Available data:
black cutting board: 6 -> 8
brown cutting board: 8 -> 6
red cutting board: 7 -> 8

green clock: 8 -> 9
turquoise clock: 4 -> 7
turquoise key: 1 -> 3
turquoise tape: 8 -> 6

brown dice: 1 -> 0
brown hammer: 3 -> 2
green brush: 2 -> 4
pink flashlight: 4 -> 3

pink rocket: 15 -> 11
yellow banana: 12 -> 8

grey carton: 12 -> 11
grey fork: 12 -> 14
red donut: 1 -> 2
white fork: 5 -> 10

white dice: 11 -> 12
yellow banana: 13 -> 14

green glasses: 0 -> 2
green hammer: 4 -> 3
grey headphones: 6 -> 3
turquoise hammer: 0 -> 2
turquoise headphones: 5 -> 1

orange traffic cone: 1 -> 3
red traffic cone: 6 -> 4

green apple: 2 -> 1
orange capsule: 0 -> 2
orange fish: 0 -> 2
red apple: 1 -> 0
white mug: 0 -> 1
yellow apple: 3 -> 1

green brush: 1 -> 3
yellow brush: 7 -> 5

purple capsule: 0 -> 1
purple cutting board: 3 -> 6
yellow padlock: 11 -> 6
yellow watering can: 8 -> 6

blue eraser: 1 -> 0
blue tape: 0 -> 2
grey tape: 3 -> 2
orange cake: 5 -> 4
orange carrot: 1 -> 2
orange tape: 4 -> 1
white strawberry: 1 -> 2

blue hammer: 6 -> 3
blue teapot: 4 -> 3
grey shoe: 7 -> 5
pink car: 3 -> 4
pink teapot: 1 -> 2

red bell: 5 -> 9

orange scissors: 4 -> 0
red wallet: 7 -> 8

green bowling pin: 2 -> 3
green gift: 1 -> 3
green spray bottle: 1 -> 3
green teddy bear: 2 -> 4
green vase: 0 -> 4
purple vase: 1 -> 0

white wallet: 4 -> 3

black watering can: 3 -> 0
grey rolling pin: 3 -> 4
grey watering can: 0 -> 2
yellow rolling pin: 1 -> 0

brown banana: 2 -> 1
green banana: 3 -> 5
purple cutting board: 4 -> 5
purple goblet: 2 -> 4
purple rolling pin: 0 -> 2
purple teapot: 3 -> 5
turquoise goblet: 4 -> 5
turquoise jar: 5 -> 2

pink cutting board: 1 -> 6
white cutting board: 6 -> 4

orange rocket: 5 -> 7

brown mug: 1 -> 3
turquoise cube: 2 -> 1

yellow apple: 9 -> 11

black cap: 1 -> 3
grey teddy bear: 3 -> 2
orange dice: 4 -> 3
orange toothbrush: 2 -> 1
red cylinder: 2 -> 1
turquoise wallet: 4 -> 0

Work required:
The lines to copy are those in the listing that contain the word "black".

Result of this task:
black cutting board: 6 -> 8
black watering can: 3 -> 0
black cap: 1 -> 3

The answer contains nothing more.